▶ **PROMPT**: A complete response lists each line of the data below that includes the word "calculator".
=-=-=
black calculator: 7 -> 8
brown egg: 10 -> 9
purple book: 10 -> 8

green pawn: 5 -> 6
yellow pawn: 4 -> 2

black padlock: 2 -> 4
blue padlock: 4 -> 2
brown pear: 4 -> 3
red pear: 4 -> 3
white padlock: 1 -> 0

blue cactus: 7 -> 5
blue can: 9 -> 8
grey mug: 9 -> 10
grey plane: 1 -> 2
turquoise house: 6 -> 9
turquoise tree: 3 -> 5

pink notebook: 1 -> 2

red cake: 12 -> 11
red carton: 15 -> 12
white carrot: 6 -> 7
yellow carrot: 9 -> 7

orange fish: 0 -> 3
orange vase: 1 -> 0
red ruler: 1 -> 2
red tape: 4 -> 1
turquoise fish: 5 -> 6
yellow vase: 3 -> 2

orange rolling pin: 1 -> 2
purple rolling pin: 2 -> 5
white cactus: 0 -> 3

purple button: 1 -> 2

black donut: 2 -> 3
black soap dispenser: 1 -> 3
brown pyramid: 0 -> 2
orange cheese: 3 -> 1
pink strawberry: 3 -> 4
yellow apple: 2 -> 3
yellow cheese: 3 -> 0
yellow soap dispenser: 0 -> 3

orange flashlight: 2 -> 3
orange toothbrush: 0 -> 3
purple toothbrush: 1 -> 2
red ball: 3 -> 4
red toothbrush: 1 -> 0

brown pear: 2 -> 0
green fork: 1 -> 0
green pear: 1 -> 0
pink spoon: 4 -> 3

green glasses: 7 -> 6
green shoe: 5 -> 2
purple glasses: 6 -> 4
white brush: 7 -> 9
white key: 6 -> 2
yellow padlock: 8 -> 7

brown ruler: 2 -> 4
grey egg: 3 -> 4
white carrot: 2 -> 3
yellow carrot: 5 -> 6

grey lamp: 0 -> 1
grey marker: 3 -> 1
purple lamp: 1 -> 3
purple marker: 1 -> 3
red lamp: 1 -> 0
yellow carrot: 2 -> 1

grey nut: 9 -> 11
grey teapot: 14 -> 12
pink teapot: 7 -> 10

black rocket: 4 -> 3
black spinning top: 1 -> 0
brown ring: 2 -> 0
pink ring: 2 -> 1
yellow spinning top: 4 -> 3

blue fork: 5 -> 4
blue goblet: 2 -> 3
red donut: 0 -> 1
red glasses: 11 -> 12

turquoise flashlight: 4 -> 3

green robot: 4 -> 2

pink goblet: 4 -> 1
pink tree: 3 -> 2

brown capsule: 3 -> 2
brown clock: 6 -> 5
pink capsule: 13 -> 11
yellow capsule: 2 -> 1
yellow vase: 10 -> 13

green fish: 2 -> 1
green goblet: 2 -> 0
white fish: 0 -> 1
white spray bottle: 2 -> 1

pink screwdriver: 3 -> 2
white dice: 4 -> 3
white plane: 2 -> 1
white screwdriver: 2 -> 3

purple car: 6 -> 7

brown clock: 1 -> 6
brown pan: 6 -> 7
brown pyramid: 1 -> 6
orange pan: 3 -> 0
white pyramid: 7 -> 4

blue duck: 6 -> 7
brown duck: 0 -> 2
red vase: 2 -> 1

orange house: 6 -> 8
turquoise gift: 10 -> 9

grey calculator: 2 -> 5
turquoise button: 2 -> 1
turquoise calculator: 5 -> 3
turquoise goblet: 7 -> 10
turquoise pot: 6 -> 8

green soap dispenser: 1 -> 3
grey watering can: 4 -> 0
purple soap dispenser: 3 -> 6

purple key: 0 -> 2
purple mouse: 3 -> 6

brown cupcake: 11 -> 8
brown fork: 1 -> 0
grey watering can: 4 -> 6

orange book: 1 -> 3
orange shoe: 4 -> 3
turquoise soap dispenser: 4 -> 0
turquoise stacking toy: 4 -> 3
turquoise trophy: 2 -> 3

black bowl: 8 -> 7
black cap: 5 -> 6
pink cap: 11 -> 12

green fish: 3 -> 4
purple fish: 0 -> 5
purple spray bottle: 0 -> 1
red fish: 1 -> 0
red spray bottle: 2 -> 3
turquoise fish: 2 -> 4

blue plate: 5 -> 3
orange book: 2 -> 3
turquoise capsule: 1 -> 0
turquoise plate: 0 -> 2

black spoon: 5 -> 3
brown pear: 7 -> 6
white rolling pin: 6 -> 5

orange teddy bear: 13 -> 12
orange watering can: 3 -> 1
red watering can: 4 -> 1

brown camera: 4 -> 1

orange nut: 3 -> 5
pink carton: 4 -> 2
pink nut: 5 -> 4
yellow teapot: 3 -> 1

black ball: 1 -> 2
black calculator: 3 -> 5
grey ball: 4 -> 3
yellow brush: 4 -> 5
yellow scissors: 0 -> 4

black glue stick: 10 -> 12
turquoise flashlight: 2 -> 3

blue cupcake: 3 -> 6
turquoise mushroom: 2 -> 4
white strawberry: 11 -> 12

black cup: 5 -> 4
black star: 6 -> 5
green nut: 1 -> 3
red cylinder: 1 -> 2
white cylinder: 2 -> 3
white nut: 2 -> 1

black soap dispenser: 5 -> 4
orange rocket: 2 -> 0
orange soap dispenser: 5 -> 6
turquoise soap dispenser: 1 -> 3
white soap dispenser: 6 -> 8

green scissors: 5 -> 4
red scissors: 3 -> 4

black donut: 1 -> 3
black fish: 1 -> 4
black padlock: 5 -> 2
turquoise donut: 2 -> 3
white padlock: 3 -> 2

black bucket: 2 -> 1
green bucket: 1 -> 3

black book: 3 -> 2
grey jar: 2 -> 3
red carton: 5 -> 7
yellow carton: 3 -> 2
=-=-=
▶ **EXERCISE OUTPUT**:
black calculator: 7 -> 8
grey calculator: 2 -> 5
turquoise calculator: 5 -> 3
black calculator: 3 -> 5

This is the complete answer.